§ **Task to carry out**:
Every record below must be returned exactly as it was received.

• • • • • • •

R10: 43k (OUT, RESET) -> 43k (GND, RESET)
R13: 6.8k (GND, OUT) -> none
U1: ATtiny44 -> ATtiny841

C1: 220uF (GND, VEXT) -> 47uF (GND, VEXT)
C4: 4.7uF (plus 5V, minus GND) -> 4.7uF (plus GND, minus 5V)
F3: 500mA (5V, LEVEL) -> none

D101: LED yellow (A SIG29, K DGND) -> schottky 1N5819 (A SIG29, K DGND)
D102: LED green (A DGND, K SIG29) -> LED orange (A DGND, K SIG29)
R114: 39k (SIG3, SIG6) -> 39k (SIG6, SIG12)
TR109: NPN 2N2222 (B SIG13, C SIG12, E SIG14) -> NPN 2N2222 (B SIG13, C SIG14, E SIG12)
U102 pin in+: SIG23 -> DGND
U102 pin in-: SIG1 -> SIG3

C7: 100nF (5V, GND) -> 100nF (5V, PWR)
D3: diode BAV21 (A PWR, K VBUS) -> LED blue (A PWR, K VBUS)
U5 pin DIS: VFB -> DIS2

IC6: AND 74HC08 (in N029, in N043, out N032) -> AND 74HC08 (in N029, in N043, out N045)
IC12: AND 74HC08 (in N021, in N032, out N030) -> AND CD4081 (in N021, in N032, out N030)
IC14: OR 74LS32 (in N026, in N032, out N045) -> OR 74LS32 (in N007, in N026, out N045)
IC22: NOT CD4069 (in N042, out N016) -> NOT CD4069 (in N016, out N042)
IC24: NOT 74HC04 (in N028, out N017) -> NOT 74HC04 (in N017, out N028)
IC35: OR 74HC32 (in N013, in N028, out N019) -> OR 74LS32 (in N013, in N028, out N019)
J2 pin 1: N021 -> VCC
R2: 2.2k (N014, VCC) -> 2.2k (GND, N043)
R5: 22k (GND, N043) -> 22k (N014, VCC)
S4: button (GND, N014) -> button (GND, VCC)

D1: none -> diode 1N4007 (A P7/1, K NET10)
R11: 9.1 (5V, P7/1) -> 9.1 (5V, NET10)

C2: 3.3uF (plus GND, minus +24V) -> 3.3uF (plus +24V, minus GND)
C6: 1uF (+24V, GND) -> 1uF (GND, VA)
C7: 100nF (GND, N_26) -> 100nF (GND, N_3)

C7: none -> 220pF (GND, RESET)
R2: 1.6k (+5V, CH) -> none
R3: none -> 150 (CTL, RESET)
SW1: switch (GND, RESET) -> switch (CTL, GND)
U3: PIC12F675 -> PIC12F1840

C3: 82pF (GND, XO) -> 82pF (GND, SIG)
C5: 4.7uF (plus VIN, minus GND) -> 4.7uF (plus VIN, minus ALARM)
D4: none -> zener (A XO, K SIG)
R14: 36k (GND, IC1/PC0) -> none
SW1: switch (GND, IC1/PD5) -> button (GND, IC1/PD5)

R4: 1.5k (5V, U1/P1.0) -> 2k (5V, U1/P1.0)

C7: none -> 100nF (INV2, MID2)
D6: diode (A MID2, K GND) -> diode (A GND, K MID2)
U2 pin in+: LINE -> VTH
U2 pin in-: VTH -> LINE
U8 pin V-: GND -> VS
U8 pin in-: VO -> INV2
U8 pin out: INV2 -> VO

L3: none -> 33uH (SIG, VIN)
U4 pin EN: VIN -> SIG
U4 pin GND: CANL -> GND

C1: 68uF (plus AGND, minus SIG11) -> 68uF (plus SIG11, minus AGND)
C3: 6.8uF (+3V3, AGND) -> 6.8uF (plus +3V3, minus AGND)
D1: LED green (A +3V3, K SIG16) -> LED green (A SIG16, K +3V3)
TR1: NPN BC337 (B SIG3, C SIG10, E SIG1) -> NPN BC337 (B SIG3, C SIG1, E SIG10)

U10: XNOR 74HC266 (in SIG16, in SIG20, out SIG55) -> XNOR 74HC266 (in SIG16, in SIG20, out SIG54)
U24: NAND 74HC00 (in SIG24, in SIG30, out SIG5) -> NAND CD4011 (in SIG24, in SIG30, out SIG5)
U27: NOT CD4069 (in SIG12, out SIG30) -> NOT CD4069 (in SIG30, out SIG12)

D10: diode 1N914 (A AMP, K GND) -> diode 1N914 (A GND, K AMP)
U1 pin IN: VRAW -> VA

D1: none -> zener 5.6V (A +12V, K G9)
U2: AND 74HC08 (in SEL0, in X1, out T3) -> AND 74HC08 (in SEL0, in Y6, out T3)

• • • • • • •

§ **Your response**:
R10: 43k (OUT, RESET) -> 43k (GND, RESET)
R13: 6.8k (GND, OUT) -> none
U1: ATtiny44 -> ATtiny841

C1: 220uF (GND, VEXT) -> 47uF (GND, VEXT)
C4: 4.7uF (plus 5V, minus GND) -> 4.7uF (plus GND, minus 5V)
F3: 500mA (5V, LEVEL) -> none

D101: LED yellow (A SIG29, K DGND) -> schottky 1N5819 (A SIG29, K DGND)
D102: LED green (A DGND, K SIG29) -> LED orange (A DGND, K SIG29)
R114: 39k (SIG3, SIG6) -> 39k (SIG6, SIG12)
TR109: NPN 2N2222 (B SIG13, C SIG12, E SIG14) -> NPN 2N2222 (B SIG13, C SIG14, E SIG12)
U102 pin in+: SIG23 -> DGND
U102 pin in-: SIG1 -> SIG3

C7: 100nF (5V, GND) -> 100nF (5V, PWR)
D3: diode BAV21 (A PWR, K VBUS) -> LED blue (A PWR, K VBUS)
U5 pin DIS: VFB -> DIS2

IC6: AND 74HC08 (in N029, in N043, out N032) -> AND 74HC08 (in N029, in N043, out N045)
IC12: AND 74HC08 (in N021, in N032, out N030) -> AND CD4081 (in N021, in N032, out N030)
IC14: OR 74LS32 (in N026, in N032, out N045) -> OR 74LS32 (in N007, in N026, out N045)
IC22: NOT CD4069 (in N042, out N016) -> NOT CD4069 (in N016, out N042)
IC24: NOT 74HC04 (in N028, out N017) -> NOT 74HC04 (in N017, out N028)
IC35: OR 74HC32 (in N013, in N028, out N019) -> OR 74LS32 (in N013, in N028, out N019)
J2 pin 1: N021 -> VCC
R2: 2.2k (N014, VCC) -> 2.2k (GND, N043)
R5: 22k (GND, N043) -> 22k (N014, VCC)
S4: button (GND, N014) -> button (GND, VCC)

D1: none -> diode 1N4007 (A P7/1, K NET10)
R11: 9.1 (5V, P7/1) -> 9.1 (5V, NET10)

C2: 3.3uF (plus GND, minus +24V) -> 3.3uF (plus +24V, minus GND)
C6: 1uF (+24V, GND) -> 1uF (GND, VA)
C7: 100nF (GND, N_26) -> 100nF (GND, N_3)

C7: none -> 220pF (GND, RESET)
R2: 1.6k (+5V, CH) -> none
R3: none -> 150 (CTL, RESET)
SW1: switch (GND, RESET) -> switch (CTL, GND)
U3: PIC12F675 -> PIC12F1840

C3: 82pF (GND, XO) -> 82pF (GND, SIG)
C5: 4.7uF (plus VIN, minus GND) -> 4.7uF (plus VIN, minus ALARM)
D4: none -> zener (A XO, K SIG)
R14: 36k (GND, IC1/PC0) -> none
SW1: switch (GND, IC1/PD5) -> button (GND, IC1/PD5)

R4: 1.5k (5V, U1/P1.0) -> 2k (5V, U1/P1.0)

C7: none -> 100nF (INV2, MID2)
D6: diode (A MID2, K GND) -> diode (A GND, K MID2)
U2 pin in+: LINE -> VTH
U2 pin in-: VTH -> LINE
U8 pin V-: GND -> VS
U8 pin in-: VO -> INV2
U8 pin out: INV2 -> VO

L3: none -> 33uH (SIG, VIN)
U4 pin EN: VIN -> SIG
U4 pin GND: CANL -> GND

C1: 68uF (plus AGND, minus SIG11) -> 68uF (plus SIG11, minus AGND)
C3: 6.8uF (+3V3, AGND) -> 6.8uF (plus +3V3, minus AGND)
D1: LED green (A +3V3, K SIG16) -> LED green (A SIG16, K +3V3)
TR1: NPN BC337 (B SIG3, C SIG10, E SIG1) -> NPN BC337 (B SIG3, C SIG1, E SIG10)

U10: XNOR 74HC266 (in SIG16, in SIG20, out SIG55) -> XNOR 74HC266 (in SIG16, in SIG20, out SIG54)
U24: NAND 74HC00 (in SIG24, in SIG30, out SIG5) -> NAND CD4011 (in SIG24, in SIG30, out SIG5)
U27: NOT CD4069 (in SIG12, out SIG30) -> NOT CD4069 (in SIG30, out SIG12)

D10: diode 1N914 (A AMP, K GND) -> diode 1N914 (A GND, K AMP)
U1 pin IN: VRAW -> VA

D1: none -> zener 5.6V (A +12V, K G9)
U2: AND 74HC08 (in SEL0, in X1, out T3) -> AND 74HC08 (in SEL0, in Y6, out T3)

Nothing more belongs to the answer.